Task inputs START

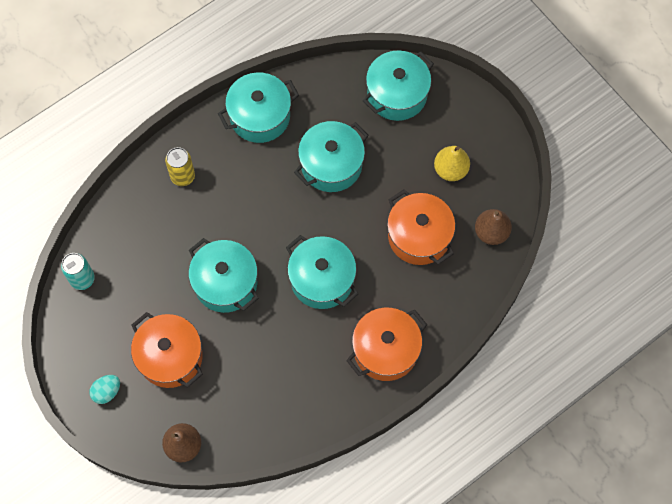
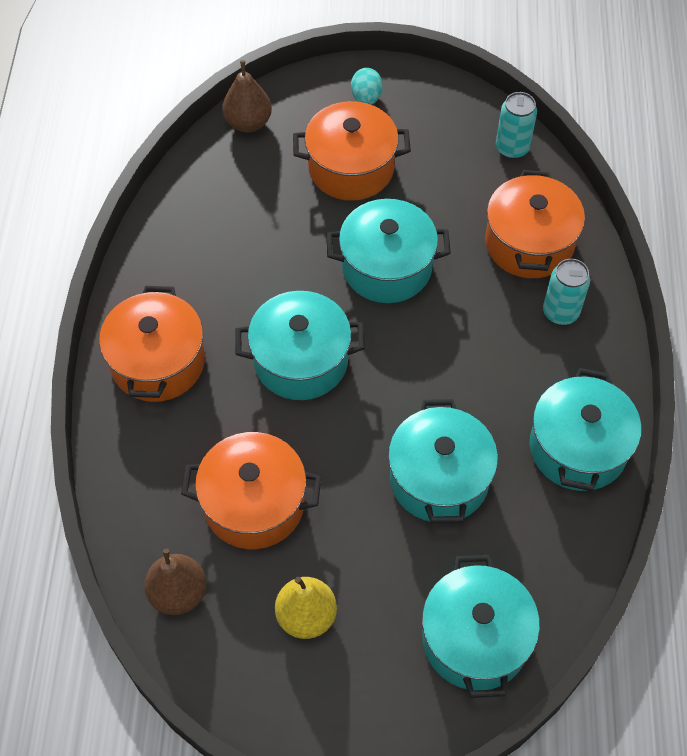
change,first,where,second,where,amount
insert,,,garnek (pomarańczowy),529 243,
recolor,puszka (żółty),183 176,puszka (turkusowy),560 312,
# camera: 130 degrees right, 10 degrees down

Task inputs END
Task inputs START

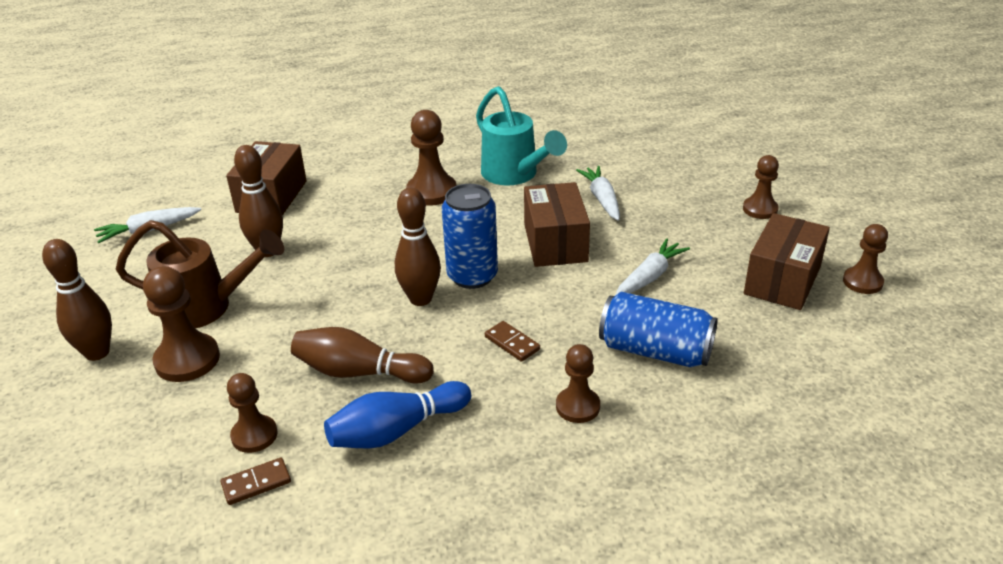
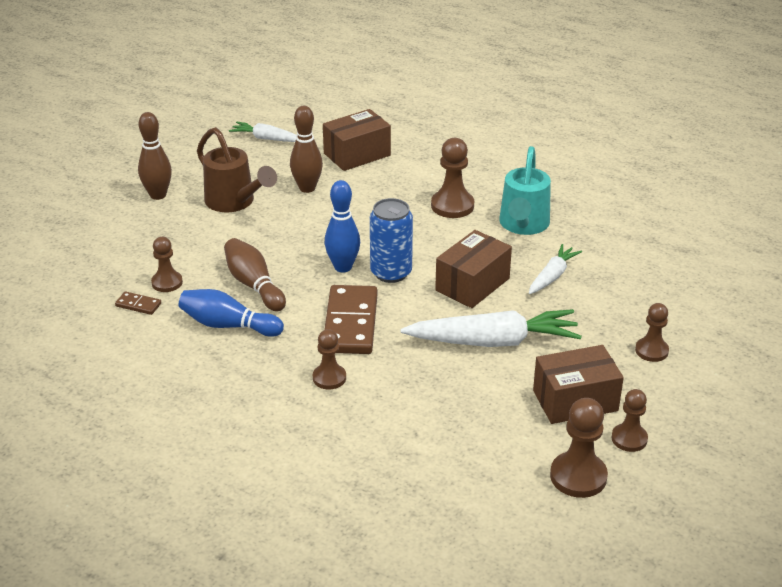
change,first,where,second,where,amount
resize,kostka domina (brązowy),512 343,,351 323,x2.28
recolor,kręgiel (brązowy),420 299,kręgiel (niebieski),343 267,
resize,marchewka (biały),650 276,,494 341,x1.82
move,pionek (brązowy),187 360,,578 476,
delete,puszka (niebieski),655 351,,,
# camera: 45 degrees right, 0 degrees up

Task inputs END

Begin with the line above that has "recolor,puszka (żółty),183 176,puszka" and continue through the line that has "# camera: 130 degrees right, 10 degrees down", setting each one down exactly. Stop there.

recolor,puszka (żółty),183 176,puszka (turkusowy),560 312,
# camera: 130 degrees right, 10 degrees down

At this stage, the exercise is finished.